» Brief
Each line of the listing below containing the word "turquoise" should be returned.

» Exercise inputs
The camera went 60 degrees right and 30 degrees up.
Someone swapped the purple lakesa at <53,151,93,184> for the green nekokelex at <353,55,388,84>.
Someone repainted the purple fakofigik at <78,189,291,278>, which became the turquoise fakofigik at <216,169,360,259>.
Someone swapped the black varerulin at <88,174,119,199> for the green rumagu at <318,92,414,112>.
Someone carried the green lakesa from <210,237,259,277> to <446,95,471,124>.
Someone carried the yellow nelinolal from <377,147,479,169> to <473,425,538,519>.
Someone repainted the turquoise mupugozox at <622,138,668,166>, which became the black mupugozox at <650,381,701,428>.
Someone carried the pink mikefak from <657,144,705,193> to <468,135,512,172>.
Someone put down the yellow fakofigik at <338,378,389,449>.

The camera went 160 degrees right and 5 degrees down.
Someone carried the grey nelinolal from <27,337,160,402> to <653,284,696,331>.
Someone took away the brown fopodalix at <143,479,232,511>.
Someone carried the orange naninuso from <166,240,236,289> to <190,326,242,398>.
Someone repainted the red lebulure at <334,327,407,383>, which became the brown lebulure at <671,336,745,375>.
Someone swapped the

» The completed task
Someone repainted the purple fakofigik at <78,189,291,278>, which became the turquoise fakofigik at <216,169,360,259>.
Someone repainted the turquoise mupugozox at <622,138,668,166>, which became the black mupugozox at <650,381,701,428>.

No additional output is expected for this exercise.